§ Work item:
From the listing below, extract each line containing the string "degrees".
Dataset records Block Start
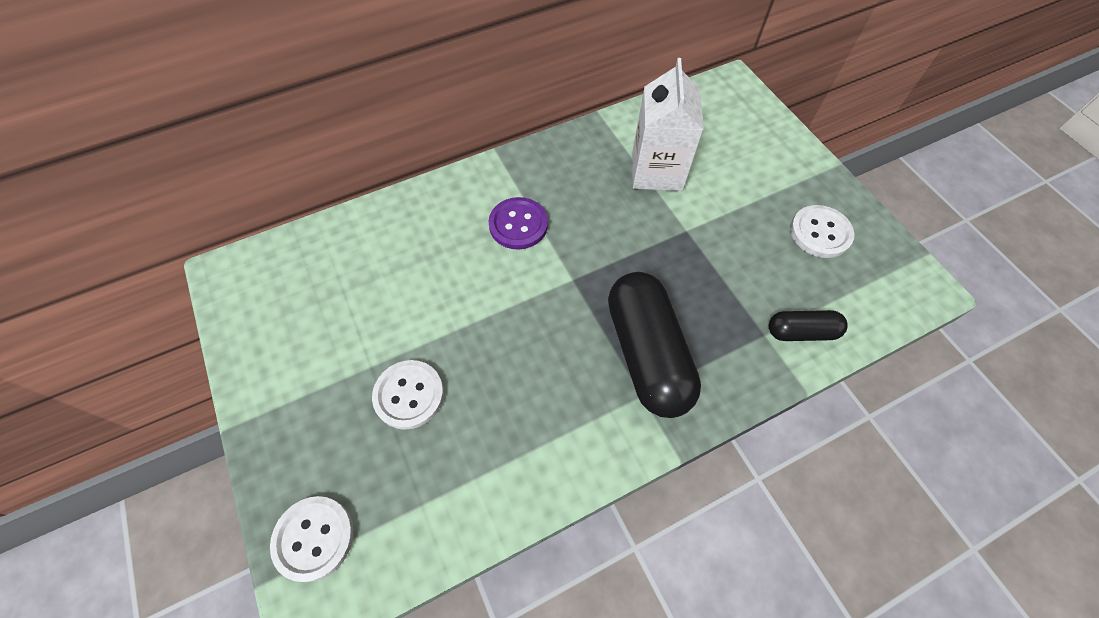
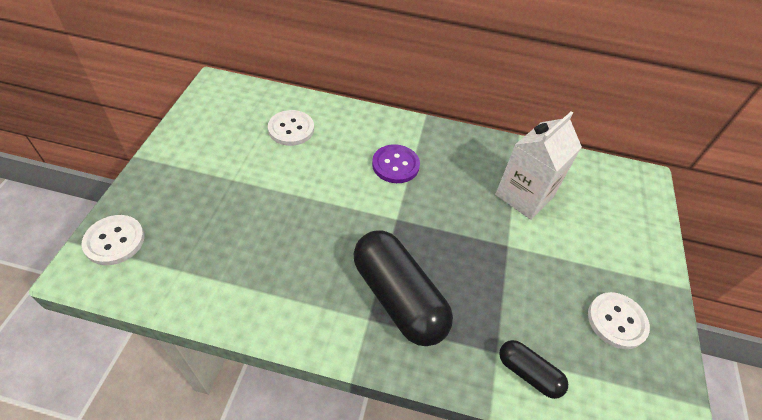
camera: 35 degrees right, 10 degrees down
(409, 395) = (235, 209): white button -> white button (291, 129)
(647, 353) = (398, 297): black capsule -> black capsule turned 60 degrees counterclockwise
Dataset records Block End
Dataset records Block Start
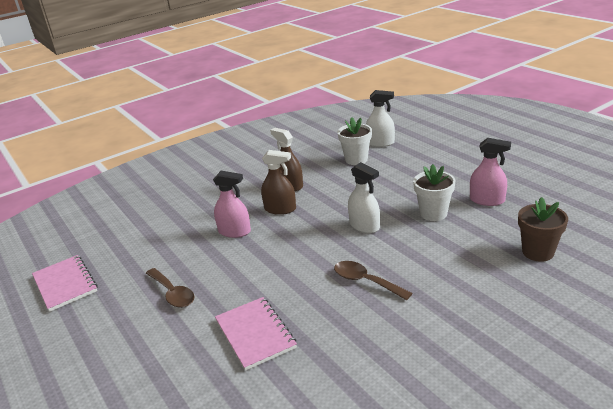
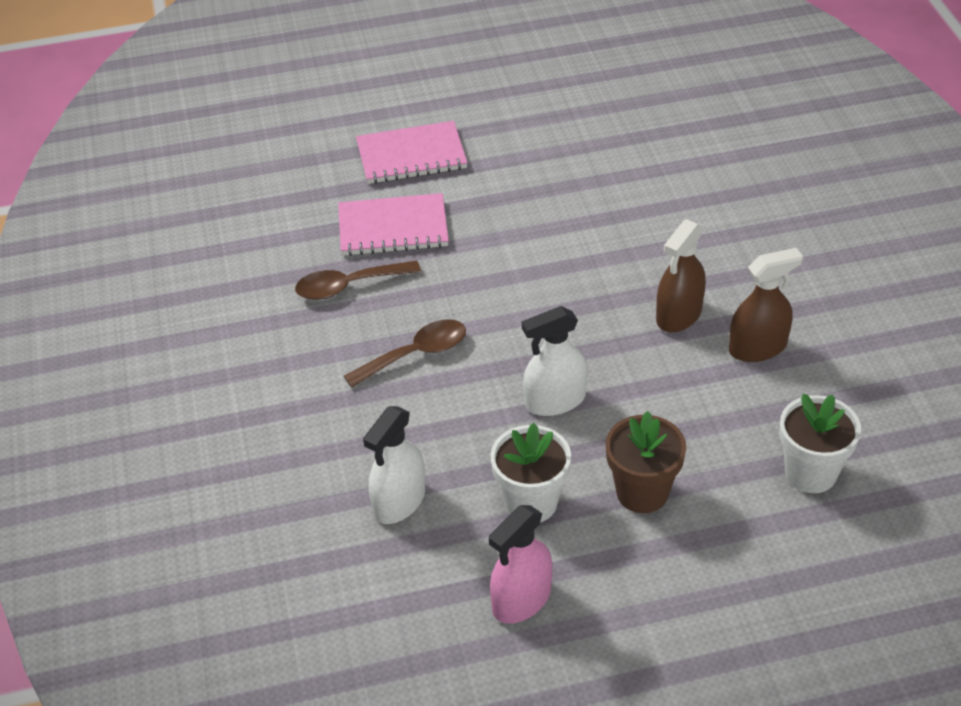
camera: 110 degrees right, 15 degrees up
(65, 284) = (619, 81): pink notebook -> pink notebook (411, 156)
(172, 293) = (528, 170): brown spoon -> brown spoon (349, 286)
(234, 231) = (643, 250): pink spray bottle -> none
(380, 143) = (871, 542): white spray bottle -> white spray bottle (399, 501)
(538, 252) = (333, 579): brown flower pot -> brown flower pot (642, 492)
Dataset records Block End
§ Written response:
camera: 35 degrees right, 10 degrees down
(647, 353) = (398, 297): black capsule -> black capsule turned 60 degrees counterclockwise
camera: 110 degrees right, 15 degrees up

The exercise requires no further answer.